### Assignment:
The answer must consist solely of the lines below starting at the one containing "U1: ATtiny24 -> ATtiny44" and ending at the one containing "C7: 15uF (5V, N14) -> none", repeated exactly, with both ends included and all pictures omitted.

### Dataset entries:
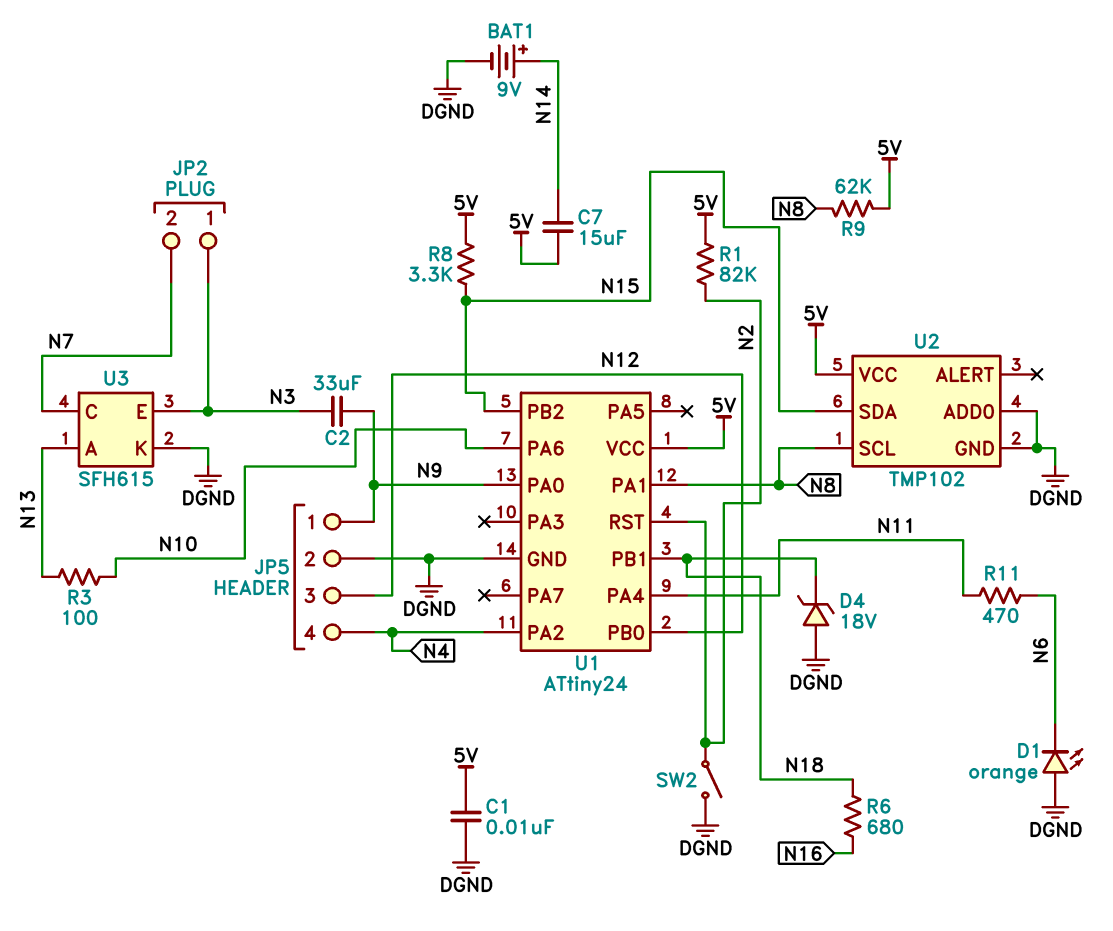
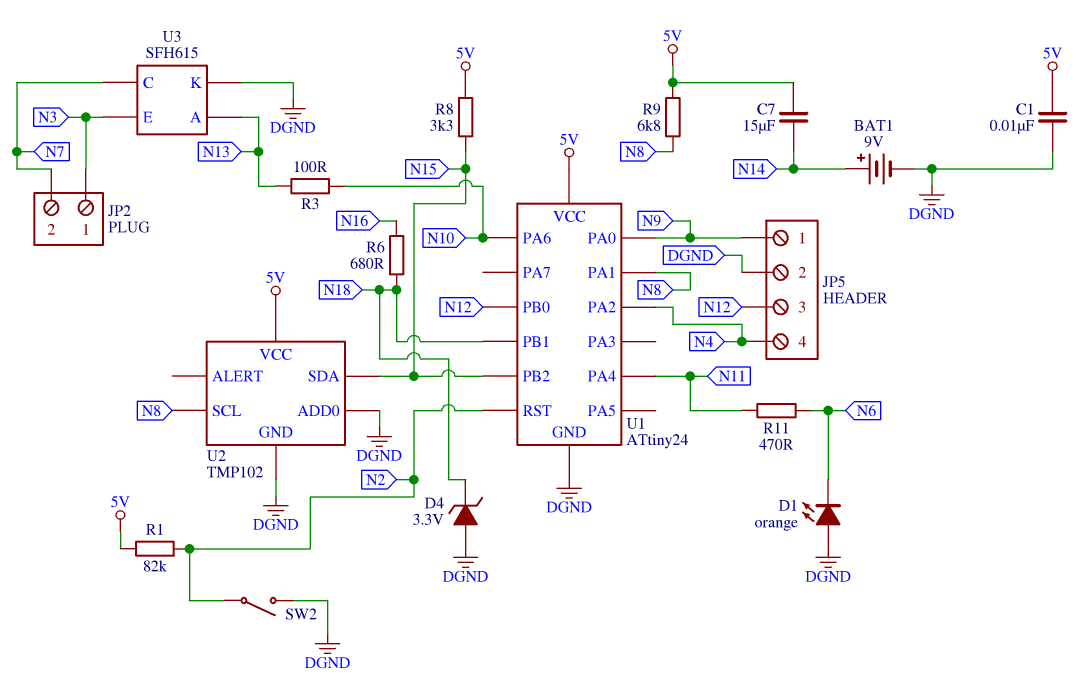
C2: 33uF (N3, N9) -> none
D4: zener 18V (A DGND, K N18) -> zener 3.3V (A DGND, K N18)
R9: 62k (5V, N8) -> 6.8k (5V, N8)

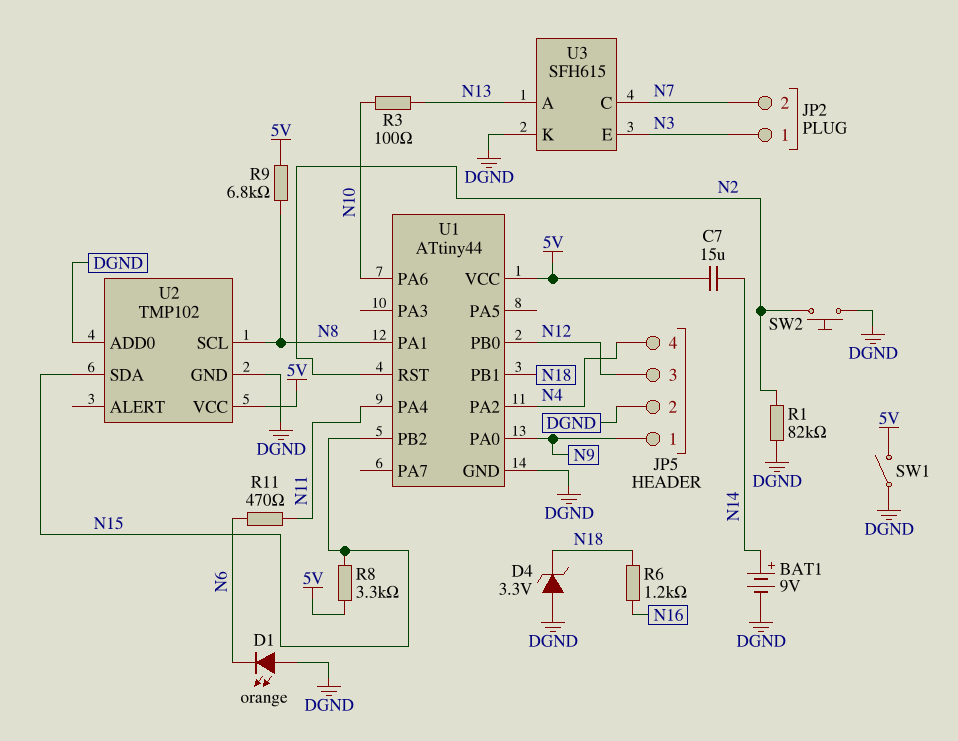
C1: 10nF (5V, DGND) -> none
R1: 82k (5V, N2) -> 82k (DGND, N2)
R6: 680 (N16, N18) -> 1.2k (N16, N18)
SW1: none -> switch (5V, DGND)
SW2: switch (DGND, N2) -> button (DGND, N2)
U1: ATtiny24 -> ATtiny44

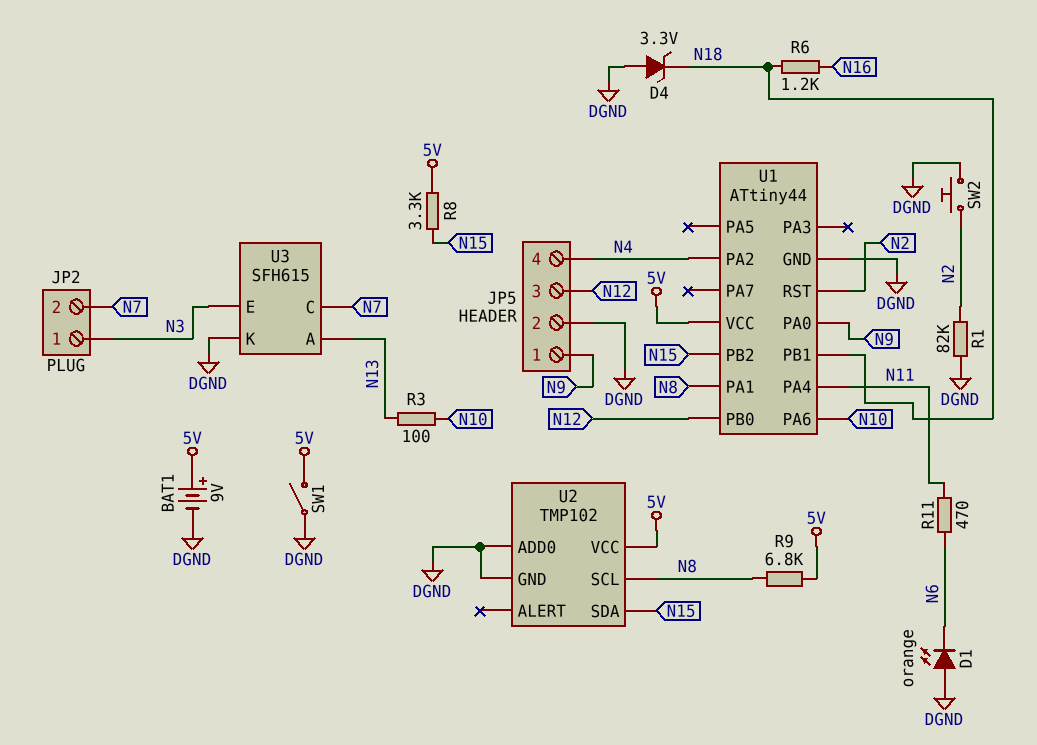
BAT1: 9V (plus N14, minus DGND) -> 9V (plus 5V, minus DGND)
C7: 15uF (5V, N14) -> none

--

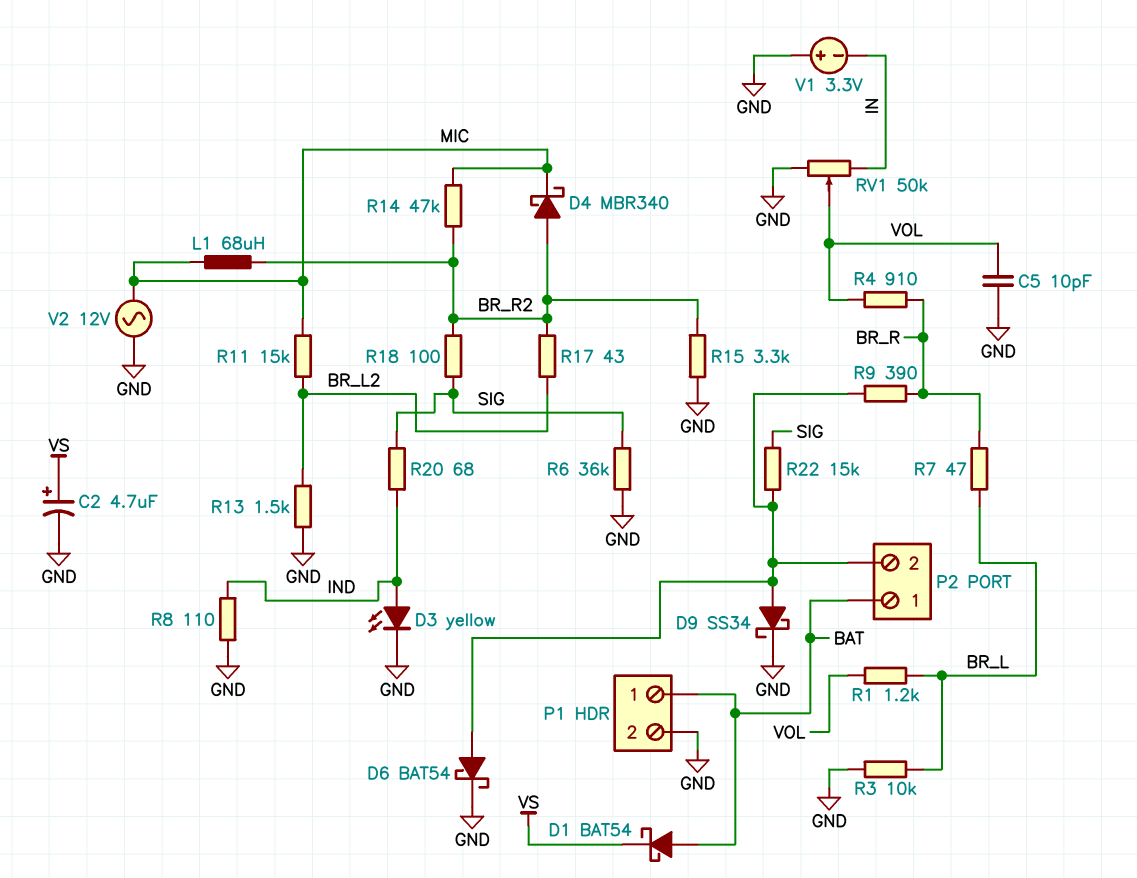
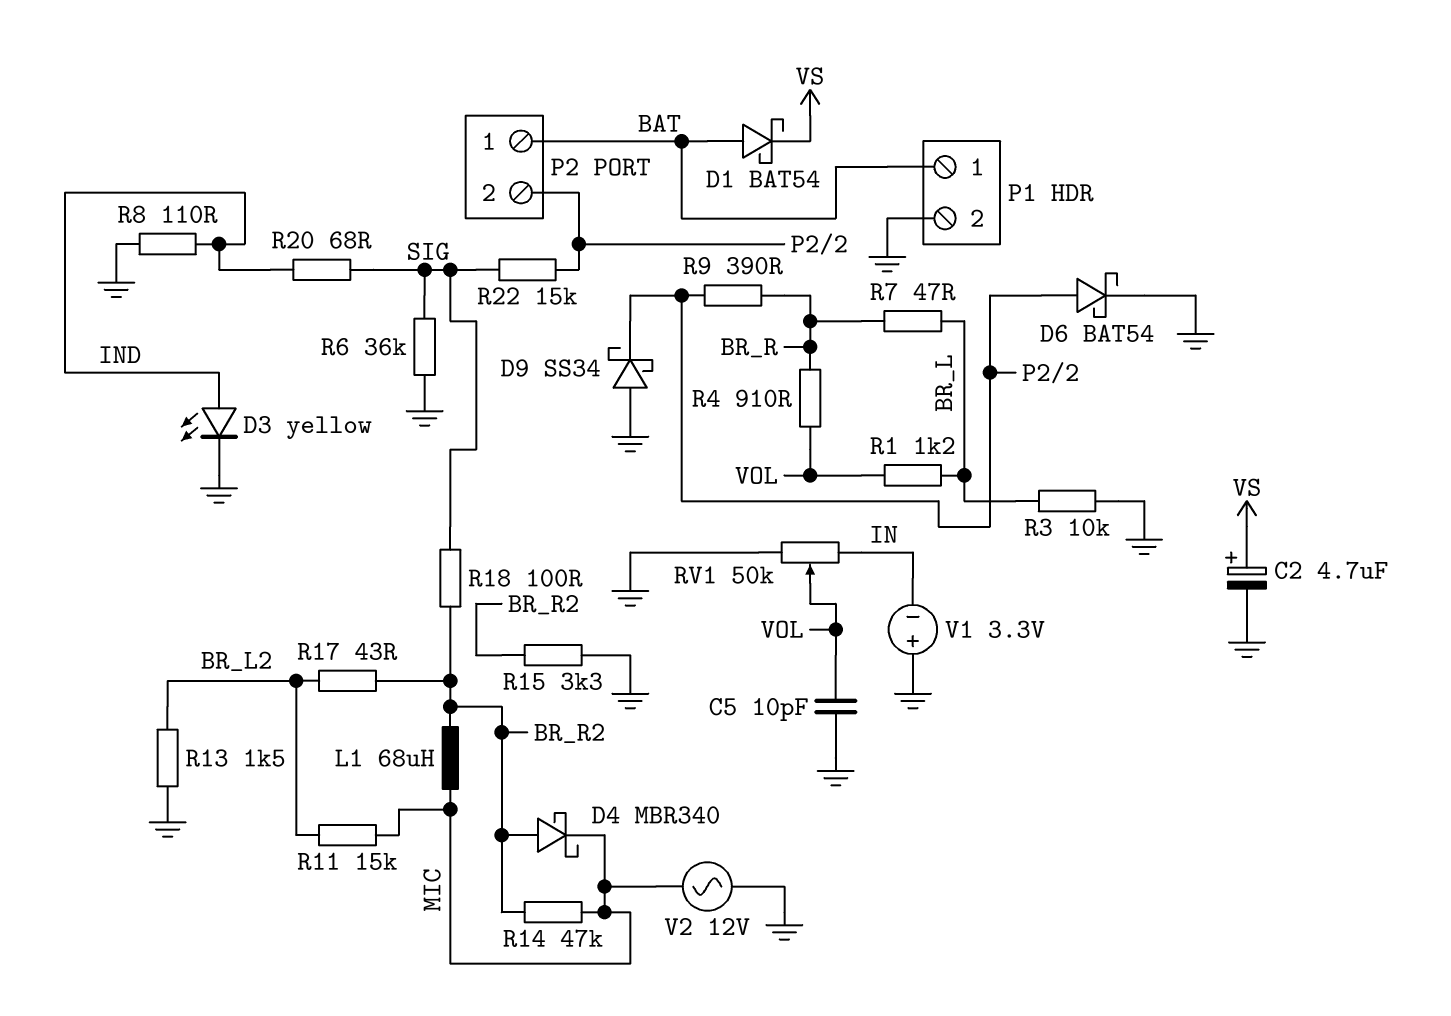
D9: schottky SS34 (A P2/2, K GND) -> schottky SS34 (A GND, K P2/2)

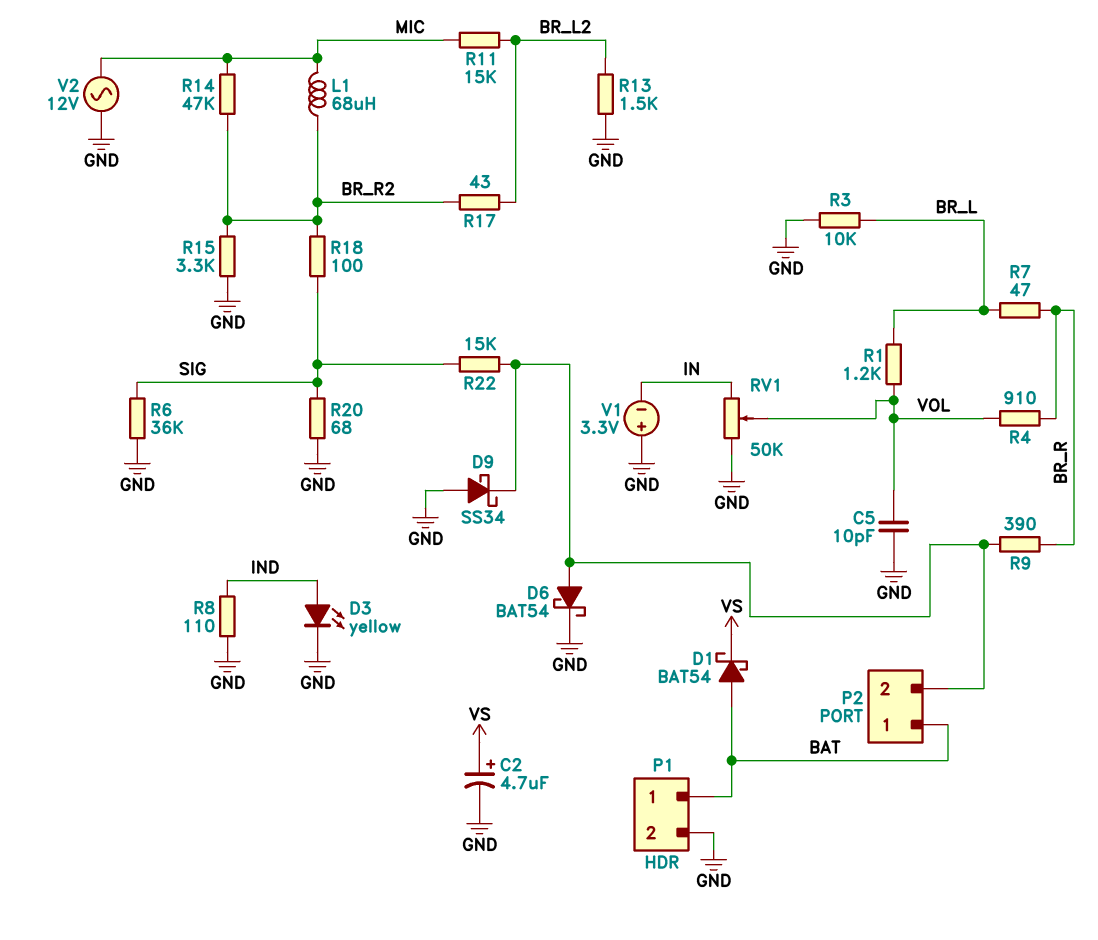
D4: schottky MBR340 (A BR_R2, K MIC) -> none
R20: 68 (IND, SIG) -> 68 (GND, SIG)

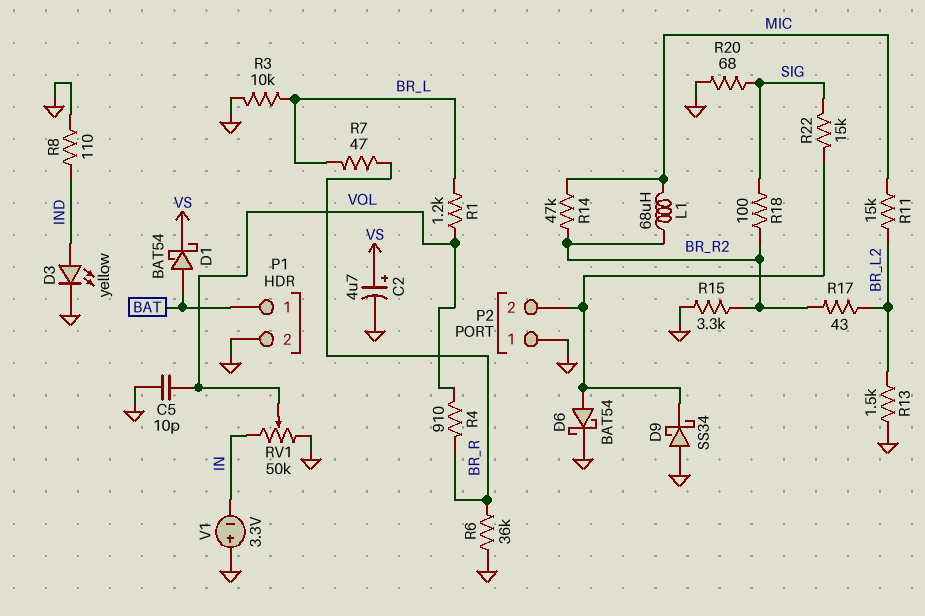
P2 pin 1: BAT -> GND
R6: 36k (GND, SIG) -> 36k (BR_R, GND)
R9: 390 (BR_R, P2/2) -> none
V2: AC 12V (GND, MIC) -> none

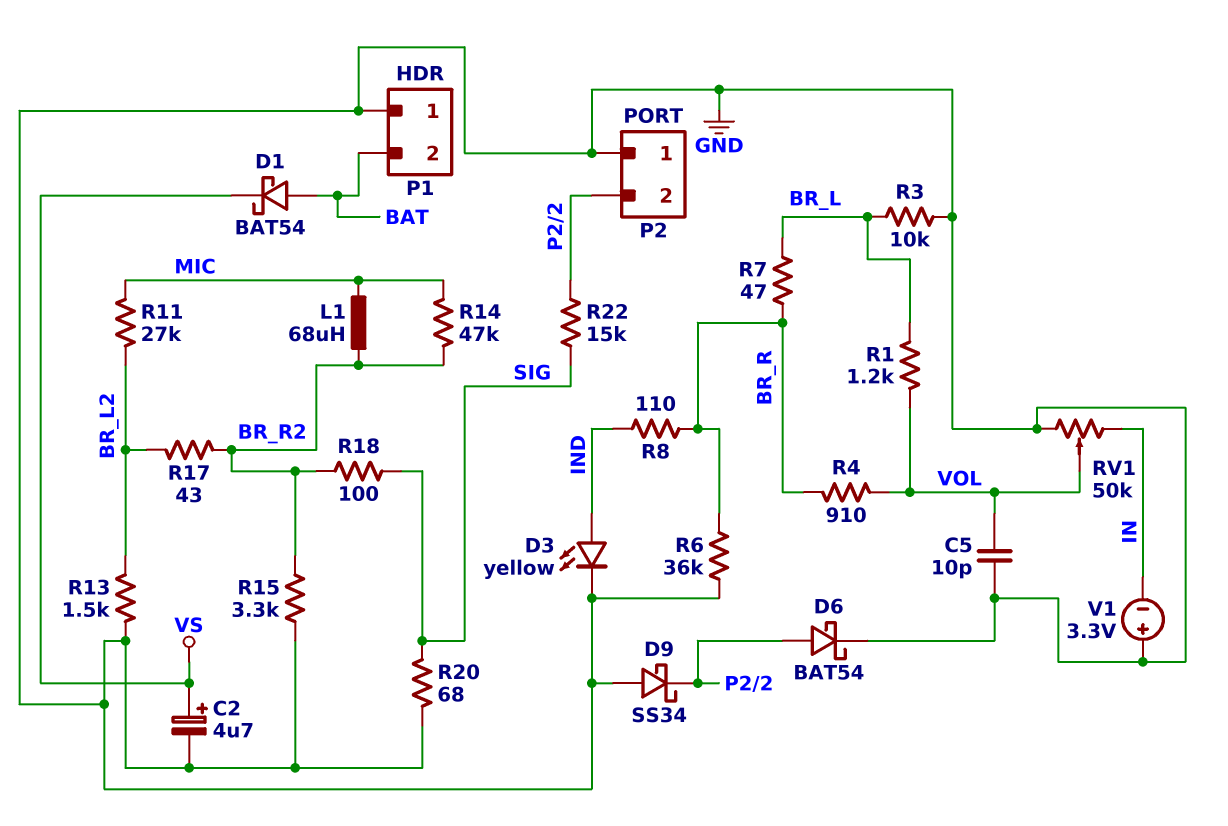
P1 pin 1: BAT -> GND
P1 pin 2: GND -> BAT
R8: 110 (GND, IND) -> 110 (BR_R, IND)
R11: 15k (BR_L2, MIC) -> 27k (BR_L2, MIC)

==

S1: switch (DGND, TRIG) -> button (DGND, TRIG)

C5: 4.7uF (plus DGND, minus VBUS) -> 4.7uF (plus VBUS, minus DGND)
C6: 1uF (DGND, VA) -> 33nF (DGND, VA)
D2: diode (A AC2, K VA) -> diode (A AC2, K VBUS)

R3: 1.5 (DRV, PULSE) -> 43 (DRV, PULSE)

### Answer for the task:
U1: ATtiny24 -> ATtiny44

BAT1: 9V (plus N14, minus DGND) -> 9V (plus 5V, minus DGND)
C7: 15uF (5V, N14) -> none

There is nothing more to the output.